### Given material
◇ ◇ ◇

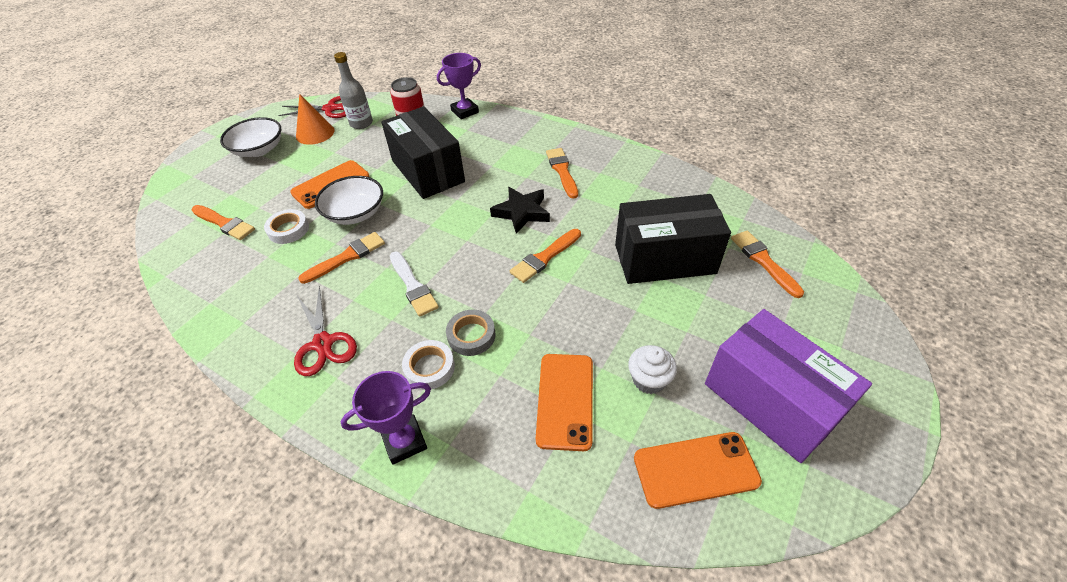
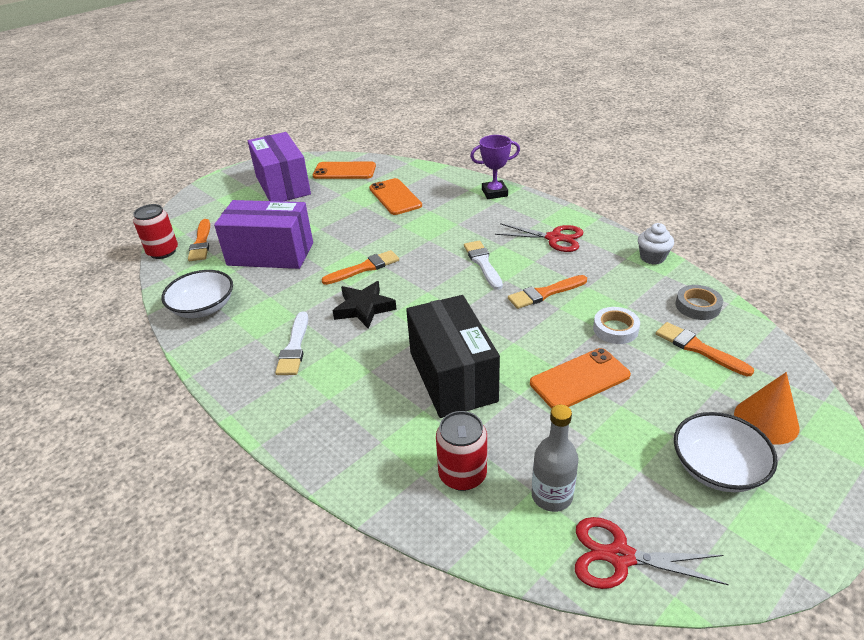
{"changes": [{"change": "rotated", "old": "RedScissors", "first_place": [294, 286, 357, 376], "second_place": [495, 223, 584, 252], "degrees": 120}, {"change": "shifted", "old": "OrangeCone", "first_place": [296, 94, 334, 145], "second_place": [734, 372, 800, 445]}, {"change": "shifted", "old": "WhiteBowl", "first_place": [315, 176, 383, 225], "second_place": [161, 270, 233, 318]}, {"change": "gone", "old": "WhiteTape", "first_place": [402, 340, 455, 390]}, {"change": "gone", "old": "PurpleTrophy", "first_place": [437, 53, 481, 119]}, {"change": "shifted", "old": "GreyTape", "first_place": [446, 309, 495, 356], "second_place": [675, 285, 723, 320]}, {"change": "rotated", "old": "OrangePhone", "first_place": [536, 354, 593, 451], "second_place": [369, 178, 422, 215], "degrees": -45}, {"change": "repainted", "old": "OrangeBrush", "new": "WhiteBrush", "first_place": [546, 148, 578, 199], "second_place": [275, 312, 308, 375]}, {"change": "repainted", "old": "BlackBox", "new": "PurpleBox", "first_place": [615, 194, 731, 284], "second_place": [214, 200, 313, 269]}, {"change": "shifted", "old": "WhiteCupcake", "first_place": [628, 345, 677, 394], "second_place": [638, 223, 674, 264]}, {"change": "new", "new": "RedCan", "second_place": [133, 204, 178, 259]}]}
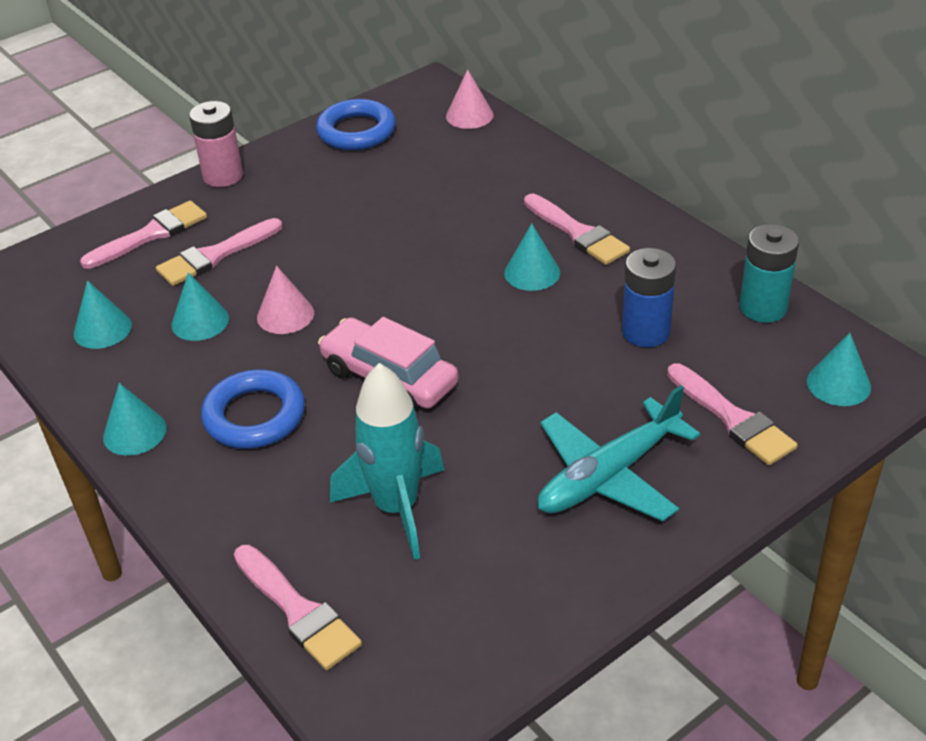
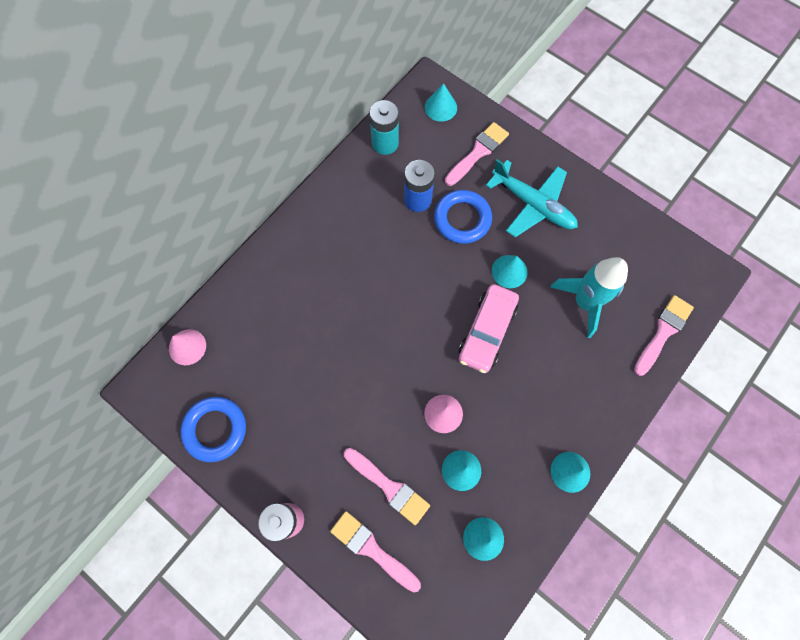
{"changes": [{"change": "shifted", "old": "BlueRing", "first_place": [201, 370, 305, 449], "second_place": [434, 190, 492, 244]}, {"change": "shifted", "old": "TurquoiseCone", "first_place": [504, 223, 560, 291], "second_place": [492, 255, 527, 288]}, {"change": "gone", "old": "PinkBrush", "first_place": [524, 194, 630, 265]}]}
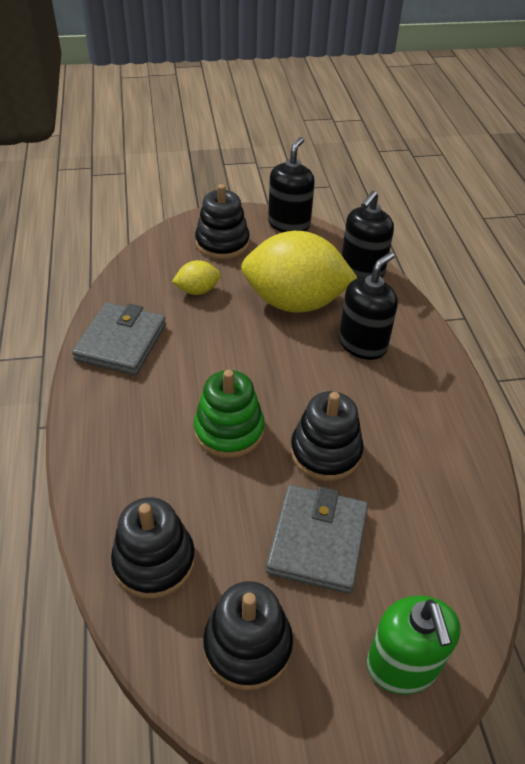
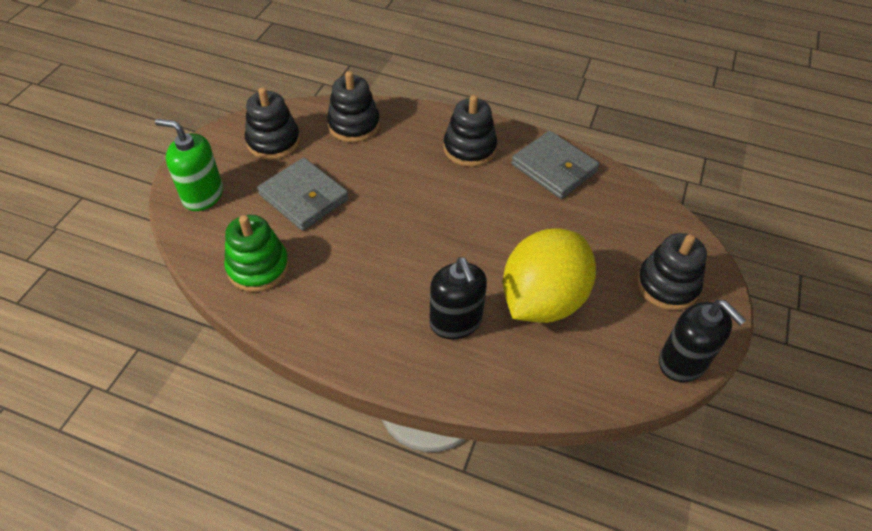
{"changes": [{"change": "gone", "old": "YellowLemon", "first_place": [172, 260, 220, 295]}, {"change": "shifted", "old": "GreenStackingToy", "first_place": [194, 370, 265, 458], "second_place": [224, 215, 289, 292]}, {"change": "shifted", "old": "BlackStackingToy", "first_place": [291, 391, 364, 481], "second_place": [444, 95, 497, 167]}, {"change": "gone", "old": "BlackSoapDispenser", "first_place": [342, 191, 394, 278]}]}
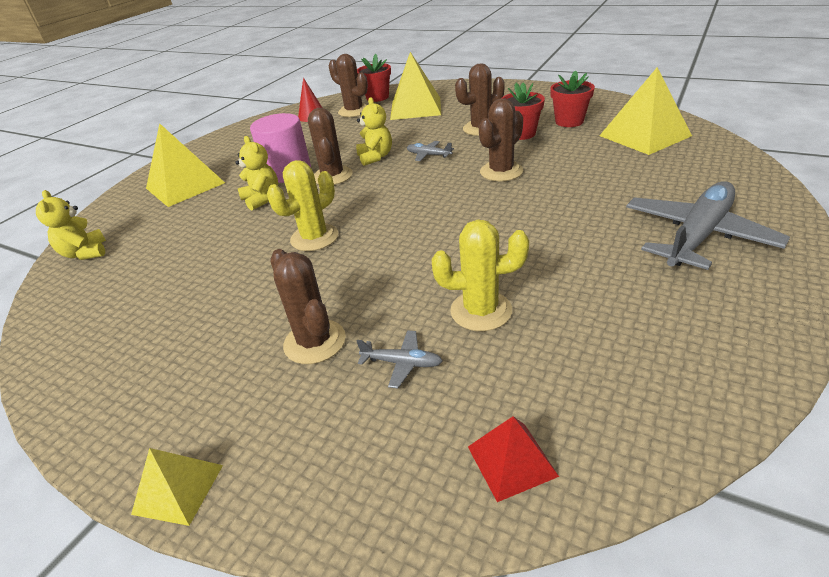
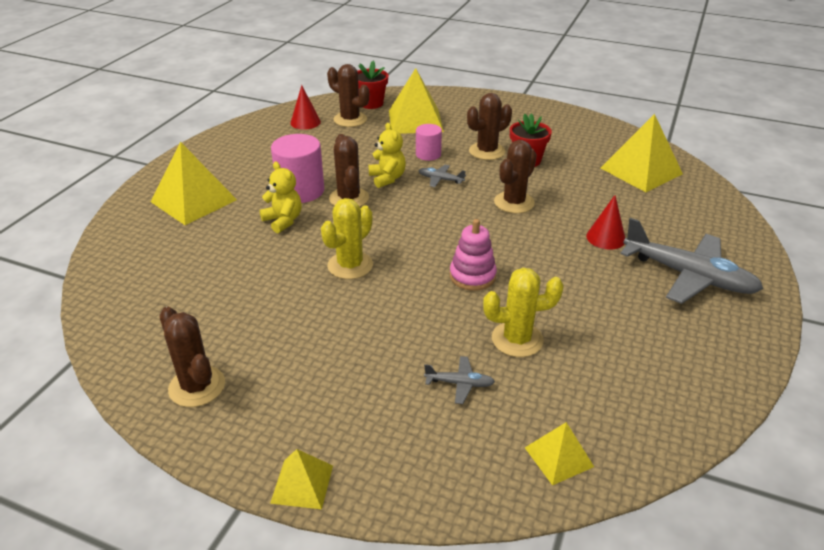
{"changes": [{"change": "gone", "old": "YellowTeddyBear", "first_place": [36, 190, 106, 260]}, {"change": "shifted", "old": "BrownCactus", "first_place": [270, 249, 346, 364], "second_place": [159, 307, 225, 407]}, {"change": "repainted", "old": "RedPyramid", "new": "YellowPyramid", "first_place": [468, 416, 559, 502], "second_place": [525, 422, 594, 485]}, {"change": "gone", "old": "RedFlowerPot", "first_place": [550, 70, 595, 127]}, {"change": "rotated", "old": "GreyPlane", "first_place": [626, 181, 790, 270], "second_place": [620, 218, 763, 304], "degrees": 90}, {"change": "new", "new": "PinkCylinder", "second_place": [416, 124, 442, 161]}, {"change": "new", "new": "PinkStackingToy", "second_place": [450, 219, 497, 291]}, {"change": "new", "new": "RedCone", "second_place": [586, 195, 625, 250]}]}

◇ ◇ ◇

### Instructions to follow
Return every line above verbatim, pictures excluded.

### Task solution
{"changes": [{"change": "rotated", "old": "RedScissors", "first_place": [294, 286, 357, 376], "second_place": [495, 223, 584, 252], "degrees": 120}, {"change": "shifted", "old": "OrangeCone", "first_place": [296, 94, 334, 145], "second_place": [734, 372, 800, 445]}, {"change": "shifted", "old": "WhiteBowl", "first_place": [315, 176, 383, 225], "second_place": [161, 270, 233, 318]}, {"change": "gone", "old": "WhiteTape", "first_place": [402, 340, 455, 390]}, {"change": "gone", "old": "PurpleTrophy", "first_place": [437, 53, 481, 119]}, {"change": "shifted", "old": "GreyTape", "first_place": [446, 309, 495, 356], "second_place": [675, 285, 723, 320]}, {"change": "rotated", "old": "OrangePhone", "first_place": [536, 354, 593, 451], "second_place": [369, 178, 422, 215], "degrees": -45}, {"change": "repainted", "old": "OrangeBrush", "new": "WhiteBrush", "first_place": [546, 148, 578, 199], "second_place": [275, 312, 308, 375]}, {"change": "repainted", "old": "BlackBox", "new": "PurpleBox", "first_place": [615, 194, 731, 284], "second_place": [214, 200, 313, 269]}, {"change": "shifted", "old": "WhiteCupcake", "first_place": [628, 345, 677, 394], "second_place": [638, 223, 674, 264]}, {"change": "new", "new": "RedCan", "second_place": [133, 204, 178, 259]}]}
{"changes": [{"change": "shifted", "old": "BlueRing", "first_place": [201, 370, 305, 449], "second_place": [434, 190, 492, 244]}, {"change": "shifted", "old": "TurquoiseCone", "first_place": [504, 223, 560, 291], "second_place": [492, 255, 527, 288]}, {"change": "gone", "old": "PinkBrush", "first_place": [524, 194, 630, 265]}]}
{"changes": [{"change": "gone", "old": "YellowLemon", "first_place": [172, 260, 220, 295]}, {"change": "shifted", "old": "GreenStackingToy", "first_place": [194, 370, 265, 458], "second_place": [224, 215, 289, 292]}, {"change": "shifted", "old": "BlackStackingToy", "first_place": [291, 391, 364, 481], "second_place": [444, 95, 497, 167]}, {"change": "gone", "old": "BlackSoapDispenser", "first_place": [342, 191, 394, 278]}]}
{"changes": [{"change": "gone", "old": "YellowTeddyBear", "first_place": [36, 190, 106, 260]}, {"change": "shifted", "old": "BrownCactus", "first_place": [270, 249, 346, 364], "second_place": [159, 307, 225, 407]}, {"change": "repainted", "old": "RedPyramid", "new": "YellowPyramid", "first_place": [468, 416, 559, 502], "second_place": [525, 422, 594, 485]}, {"change": "gone", "old": "RedFlowerPot", "first_place": [550, 70, 595, 127]}, {"change": "rotated", "old": "GreyPlane", "first_place": [626, 181, 790, 270], "second_place": [620, 218, 763, 304], "degrees": 90}, {"change": "new", "new": "PinkCylinder", "second_place": [416, 124, 442, 161]}, {"change": "new", "new": "PinkStackingToy", "second_place": [450, 219, 497, 291]}, {"change": "new", "new": "RedCone", "second_place": [586, 195, 625, 250]}]}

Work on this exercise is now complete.